───── INFORMATION PROVIDED ─────

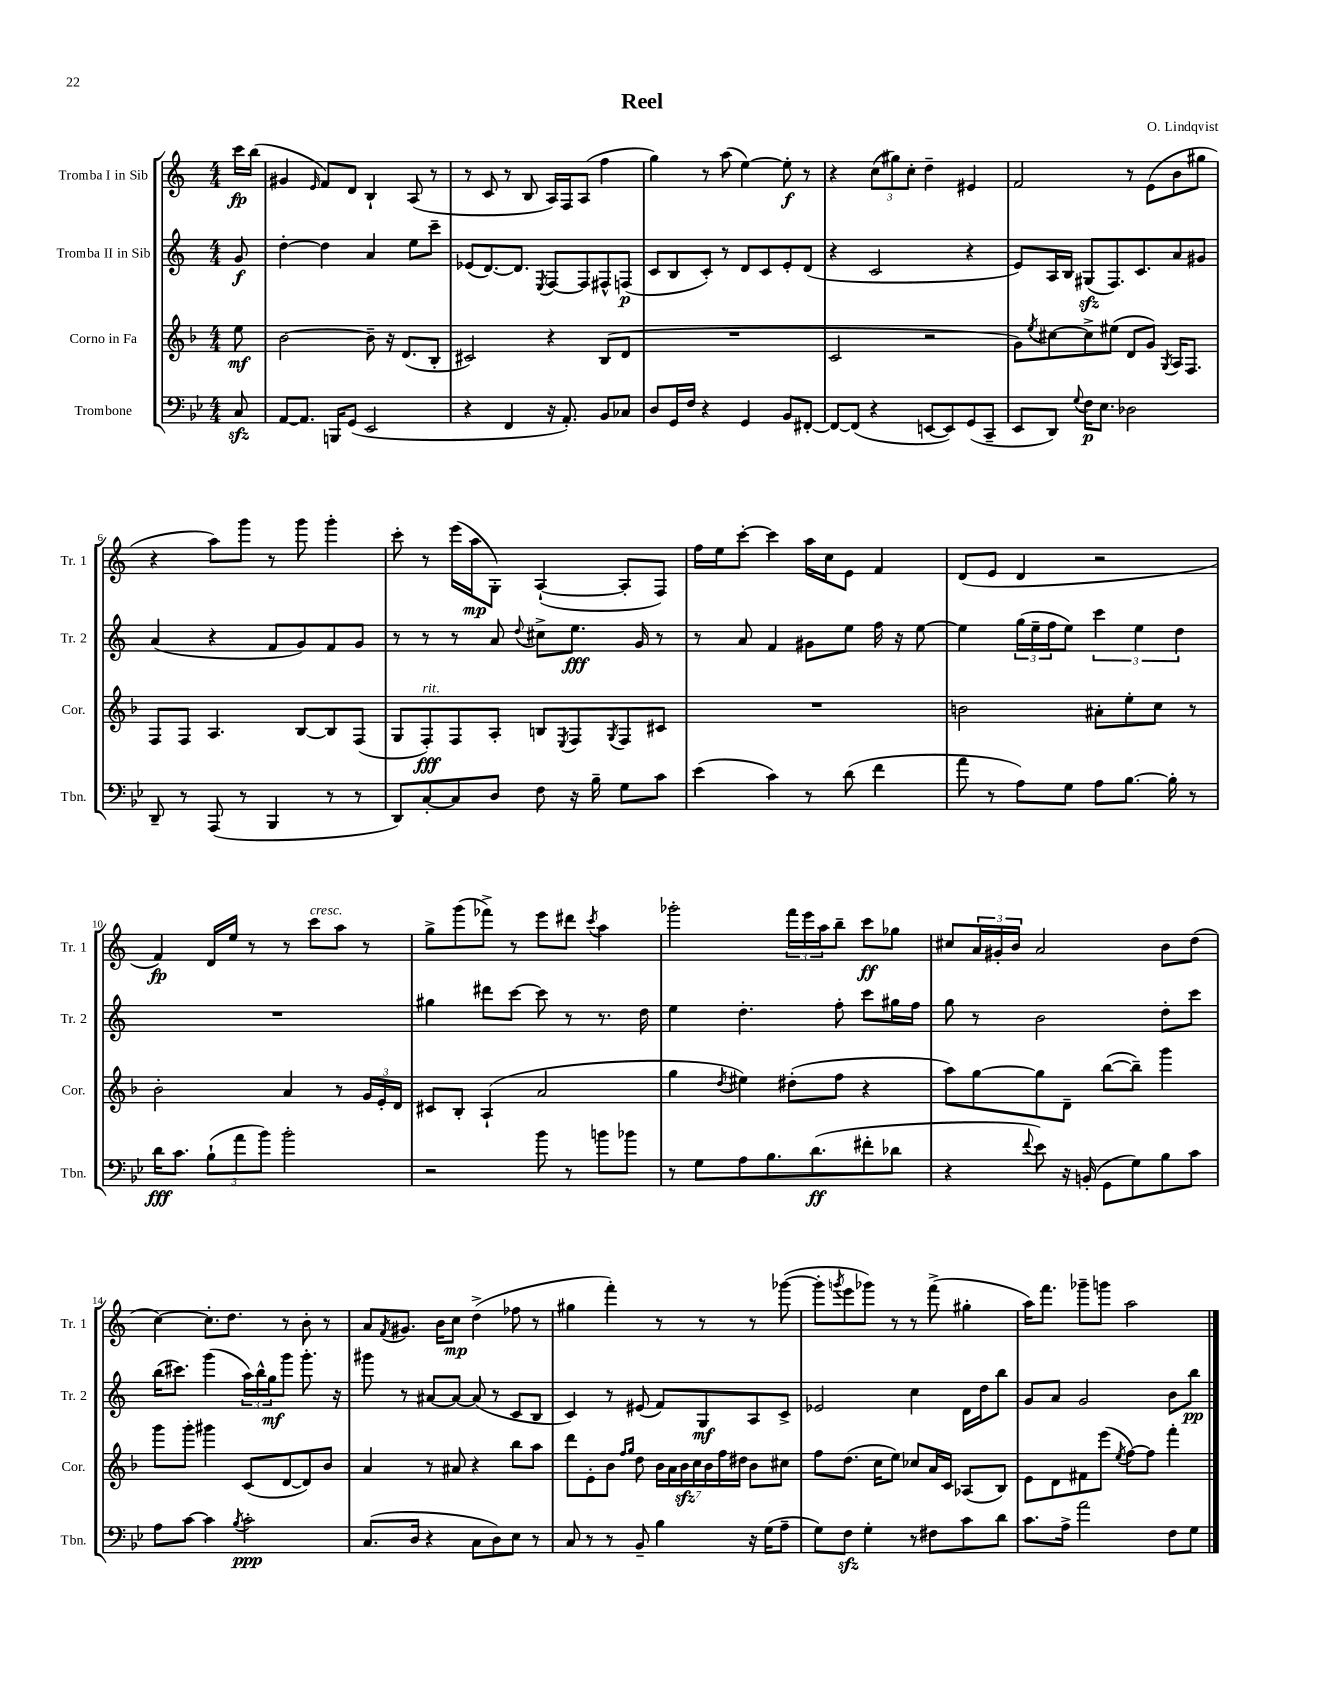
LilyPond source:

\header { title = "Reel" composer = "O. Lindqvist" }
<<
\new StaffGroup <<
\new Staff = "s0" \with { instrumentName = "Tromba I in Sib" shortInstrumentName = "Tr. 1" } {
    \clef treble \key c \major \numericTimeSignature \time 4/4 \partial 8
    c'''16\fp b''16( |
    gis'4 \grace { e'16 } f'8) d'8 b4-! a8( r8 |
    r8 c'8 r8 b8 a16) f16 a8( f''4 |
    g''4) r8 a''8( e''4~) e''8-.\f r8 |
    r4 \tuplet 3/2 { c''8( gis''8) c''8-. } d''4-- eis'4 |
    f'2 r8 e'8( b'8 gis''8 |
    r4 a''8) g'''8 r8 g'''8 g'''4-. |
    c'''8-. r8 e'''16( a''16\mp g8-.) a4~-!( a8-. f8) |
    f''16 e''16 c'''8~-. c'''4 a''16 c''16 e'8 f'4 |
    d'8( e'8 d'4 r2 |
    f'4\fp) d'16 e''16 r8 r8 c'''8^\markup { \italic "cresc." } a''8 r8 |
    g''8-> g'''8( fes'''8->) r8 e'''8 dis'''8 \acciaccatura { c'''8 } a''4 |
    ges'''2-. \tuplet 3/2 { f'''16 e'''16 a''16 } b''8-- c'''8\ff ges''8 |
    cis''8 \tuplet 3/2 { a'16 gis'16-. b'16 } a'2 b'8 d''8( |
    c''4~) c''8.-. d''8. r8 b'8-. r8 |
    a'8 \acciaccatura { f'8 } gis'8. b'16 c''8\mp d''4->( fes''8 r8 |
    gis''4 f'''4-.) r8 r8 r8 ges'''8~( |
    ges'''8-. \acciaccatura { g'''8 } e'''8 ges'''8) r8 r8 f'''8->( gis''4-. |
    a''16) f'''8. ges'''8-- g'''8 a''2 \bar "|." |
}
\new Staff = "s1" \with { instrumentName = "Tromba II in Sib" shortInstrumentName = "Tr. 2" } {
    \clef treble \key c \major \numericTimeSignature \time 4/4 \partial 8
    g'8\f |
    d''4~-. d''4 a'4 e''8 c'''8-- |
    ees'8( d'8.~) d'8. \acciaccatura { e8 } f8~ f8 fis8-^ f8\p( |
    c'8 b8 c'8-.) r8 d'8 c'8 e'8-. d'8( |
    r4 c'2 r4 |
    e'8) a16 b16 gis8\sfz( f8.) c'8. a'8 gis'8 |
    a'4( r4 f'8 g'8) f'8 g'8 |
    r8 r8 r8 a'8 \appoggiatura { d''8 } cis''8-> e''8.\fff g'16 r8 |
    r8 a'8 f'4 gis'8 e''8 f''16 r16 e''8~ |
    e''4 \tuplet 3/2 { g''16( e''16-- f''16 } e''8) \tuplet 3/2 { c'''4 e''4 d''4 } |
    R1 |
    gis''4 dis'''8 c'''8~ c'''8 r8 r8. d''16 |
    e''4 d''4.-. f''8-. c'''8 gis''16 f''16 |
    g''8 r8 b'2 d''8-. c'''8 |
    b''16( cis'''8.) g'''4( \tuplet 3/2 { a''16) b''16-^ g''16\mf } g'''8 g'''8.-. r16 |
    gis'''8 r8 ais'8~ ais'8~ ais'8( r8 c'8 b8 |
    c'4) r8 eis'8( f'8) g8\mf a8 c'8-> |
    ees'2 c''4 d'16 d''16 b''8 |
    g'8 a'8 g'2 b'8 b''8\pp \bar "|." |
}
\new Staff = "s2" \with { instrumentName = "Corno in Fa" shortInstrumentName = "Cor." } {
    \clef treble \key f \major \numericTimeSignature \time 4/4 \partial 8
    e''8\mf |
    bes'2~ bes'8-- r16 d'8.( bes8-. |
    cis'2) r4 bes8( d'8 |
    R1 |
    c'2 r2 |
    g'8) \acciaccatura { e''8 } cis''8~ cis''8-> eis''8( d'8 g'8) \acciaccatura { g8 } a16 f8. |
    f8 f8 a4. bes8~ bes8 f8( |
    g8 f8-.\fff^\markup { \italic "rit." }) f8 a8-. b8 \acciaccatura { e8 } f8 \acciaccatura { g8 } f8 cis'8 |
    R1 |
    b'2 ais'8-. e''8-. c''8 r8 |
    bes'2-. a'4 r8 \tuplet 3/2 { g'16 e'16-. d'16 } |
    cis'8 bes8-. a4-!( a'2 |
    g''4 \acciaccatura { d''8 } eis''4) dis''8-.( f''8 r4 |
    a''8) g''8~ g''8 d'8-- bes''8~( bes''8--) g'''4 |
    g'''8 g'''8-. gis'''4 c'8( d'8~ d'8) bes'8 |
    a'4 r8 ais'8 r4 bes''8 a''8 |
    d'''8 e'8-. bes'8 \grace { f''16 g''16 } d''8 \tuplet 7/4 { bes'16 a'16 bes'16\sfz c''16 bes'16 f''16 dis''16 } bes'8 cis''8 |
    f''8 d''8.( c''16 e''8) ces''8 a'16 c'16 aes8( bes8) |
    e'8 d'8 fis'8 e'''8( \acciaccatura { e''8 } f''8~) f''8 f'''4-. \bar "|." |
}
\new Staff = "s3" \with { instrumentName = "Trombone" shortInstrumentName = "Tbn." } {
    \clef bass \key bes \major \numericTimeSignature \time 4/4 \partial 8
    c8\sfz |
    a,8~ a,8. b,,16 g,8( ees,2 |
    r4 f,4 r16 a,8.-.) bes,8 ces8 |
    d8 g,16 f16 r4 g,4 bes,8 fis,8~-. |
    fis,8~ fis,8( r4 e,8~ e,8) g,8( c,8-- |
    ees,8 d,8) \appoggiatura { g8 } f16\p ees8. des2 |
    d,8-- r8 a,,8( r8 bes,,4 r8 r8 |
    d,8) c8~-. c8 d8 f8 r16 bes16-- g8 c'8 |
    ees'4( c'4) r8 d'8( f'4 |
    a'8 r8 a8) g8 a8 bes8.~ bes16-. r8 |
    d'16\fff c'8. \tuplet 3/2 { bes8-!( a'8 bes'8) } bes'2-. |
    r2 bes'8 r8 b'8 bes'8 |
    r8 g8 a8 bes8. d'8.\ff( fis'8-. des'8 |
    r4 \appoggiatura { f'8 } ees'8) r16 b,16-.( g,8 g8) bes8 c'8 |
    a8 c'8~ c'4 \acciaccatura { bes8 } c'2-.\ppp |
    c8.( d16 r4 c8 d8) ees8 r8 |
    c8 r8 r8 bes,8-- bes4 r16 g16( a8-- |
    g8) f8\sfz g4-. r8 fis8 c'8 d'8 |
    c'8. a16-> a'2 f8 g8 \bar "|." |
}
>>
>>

─────
───── INFORMATION PROVIDED ─────

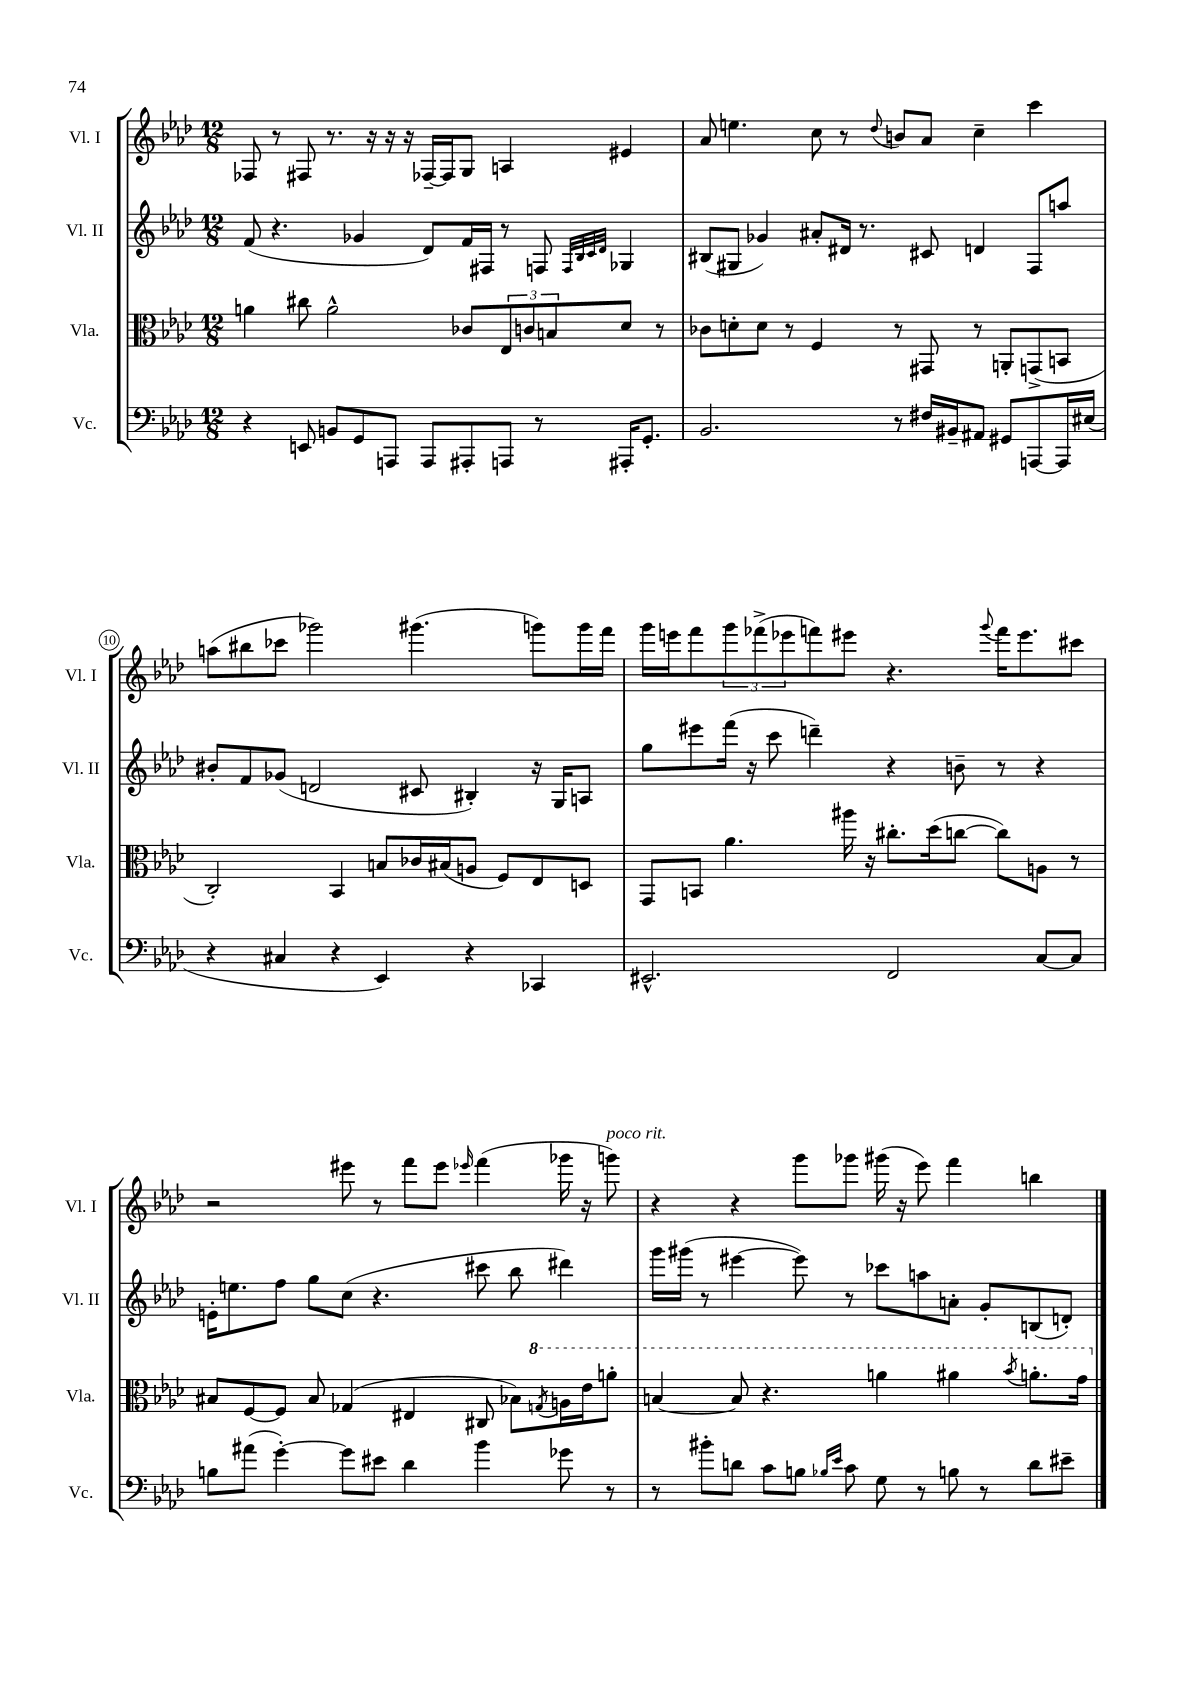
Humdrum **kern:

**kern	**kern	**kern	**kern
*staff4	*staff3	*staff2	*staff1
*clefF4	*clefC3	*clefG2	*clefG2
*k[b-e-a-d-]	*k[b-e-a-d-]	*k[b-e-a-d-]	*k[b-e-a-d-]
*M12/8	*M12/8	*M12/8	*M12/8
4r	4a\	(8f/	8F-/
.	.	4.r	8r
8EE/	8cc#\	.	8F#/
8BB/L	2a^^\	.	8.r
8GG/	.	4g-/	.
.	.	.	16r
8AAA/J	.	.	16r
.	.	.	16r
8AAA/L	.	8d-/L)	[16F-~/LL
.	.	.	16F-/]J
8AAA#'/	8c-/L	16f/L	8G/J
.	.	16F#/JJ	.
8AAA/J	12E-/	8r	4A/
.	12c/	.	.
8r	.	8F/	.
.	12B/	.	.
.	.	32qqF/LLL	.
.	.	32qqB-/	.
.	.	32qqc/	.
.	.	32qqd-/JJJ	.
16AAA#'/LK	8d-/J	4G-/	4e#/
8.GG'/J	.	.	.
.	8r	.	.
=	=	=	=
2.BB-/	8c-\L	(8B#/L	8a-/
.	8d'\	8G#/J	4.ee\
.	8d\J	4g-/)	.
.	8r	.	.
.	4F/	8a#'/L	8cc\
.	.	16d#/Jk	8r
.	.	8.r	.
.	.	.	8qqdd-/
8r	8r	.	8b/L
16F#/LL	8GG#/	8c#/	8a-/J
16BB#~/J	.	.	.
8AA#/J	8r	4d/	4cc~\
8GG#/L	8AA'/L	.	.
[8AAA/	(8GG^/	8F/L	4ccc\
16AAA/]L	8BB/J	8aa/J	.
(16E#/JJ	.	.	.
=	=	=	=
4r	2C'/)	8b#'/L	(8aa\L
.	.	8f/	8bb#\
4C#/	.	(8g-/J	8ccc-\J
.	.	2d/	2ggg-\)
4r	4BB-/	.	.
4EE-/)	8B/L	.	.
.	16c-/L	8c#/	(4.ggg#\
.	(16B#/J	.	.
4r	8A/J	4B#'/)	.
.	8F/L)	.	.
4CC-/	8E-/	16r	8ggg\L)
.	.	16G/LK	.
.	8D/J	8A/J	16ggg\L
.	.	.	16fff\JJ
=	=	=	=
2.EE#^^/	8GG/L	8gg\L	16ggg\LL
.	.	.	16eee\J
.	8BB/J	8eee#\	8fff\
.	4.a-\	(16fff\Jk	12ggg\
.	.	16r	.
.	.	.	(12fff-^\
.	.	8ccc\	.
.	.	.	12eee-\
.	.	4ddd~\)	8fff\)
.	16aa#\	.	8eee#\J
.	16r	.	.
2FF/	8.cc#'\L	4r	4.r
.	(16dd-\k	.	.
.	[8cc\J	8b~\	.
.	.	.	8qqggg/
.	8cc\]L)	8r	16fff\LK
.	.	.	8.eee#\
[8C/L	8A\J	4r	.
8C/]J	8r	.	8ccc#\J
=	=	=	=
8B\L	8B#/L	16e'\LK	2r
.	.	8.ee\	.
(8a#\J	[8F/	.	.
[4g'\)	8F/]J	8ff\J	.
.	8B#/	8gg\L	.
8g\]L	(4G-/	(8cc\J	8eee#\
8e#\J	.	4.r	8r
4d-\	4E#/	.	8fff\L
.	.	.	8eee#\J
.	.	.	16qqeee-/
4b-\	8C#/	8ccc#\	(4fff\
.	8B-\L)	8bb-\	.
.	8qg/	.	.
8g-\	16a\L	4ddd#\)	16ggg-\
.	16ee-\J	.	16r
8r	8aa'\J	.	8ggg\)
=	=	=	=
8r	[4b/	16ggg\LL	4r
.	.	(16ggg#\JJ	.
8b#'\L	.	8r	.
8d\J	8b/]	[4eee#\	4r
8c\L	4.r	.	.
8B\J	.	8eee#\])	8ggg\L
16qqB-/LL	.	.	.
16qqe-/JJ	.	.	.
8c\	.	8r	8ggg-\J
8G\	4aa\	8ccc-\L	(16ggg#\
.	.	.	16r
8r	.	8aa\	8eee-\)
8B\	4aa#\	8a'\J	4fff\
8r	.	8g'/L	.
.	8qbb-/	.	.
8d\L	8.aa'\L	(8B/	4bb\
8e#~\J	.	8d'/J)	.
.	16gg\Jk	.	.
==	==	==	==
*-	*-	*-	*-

─────

[EXERCISE PROMPT]:
Count the lines in the records that contain the string "time", and give only that number.

[OUTPUT BELOW]:
4